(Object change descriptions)
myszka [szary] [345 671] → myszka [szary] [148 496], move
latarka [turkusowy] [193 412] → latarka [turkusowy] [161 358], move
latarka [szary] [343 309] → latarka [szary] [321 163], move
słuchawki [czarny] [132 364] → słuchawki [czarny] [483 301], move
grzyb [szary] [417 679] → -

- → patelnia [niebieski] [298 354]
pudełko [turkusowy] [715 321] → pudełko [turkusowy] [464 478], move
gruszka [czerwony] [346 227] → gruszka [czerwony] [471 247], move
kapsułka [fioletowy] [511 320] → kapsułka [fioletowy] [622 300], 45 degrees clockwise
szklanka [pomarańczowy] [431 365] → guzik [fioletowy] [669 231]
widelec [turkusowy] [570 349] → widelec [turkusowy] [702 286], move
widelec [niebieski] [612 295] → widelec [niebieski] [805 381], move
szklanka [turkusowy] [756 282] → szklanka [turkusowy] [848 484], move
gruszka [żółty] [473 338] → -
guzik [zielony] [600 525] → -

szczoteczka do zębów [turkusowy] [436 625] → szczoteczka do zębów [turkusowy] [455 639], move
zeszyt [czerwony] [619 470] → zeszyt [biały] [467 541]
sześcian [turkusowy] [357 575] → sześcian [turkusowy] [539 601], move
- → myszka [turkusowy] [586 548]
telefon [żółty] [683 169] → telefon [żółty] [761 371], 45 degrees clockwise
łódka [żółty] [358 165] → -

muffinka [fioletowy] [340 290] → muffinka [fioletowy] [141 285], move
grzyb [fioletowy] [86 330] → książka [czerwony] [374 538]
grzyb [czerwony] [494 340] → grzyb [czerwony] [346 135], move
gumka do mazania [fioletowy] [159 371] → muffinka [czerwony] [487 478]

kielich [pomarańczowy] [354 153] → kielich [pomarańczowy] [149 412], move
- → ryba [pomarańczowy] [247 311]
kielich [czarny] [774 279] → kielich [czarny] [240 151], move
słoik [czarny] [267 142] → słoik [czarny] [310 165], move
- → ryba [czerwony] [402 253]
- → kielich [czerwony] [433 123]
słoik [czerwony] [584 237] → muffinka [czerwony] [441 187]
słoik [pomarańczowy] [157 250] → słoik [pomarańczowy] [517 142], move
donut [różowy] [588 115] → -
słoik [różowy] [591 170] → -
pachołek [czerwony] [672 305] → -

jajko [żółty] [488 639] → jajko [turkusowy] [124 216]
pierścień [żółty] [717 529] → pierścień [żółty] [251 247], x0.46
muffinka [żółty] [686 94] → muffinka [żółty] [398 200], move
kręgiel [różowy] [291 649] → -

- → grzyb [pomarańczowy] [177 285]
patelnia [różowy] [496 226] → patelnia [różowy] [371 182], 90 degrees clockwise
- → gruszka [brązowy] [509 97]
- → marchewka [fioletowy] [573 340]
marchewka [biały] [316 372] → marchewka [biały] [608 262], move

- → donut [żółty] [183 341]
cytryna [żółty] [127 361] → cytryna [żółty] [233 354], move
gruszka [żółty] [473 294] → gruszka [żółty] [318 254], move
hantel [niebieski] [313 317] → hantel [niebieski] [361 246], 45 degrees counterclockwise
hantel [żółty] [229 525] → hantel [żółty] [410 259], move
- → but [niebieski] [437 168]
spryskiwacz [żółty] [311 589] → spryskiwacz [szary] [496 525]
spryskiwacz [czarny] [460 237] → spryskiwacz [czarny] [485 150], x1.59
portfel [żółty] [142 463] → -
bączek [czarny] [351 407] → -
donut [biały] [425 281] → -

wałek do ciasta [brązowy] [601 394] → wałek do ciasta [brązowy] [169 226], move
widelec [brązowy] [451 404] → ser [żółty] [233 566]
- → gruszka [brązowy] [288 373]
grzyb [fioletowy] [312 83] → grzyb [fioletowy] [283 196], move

▶ What you should do
If a line of the data holds the string "słoik", list it.

▶ Response below
słoik [czarny] [267 142] → słoik [czarny] [310 165], move
słoik [czerwony] [584 237] → muffinka [czerwony] [441 187]
słoik [pomarańczowy] [157 250] → słoik [pomarańczowy] [517 142], move
słoik [różowy] [591 170] → -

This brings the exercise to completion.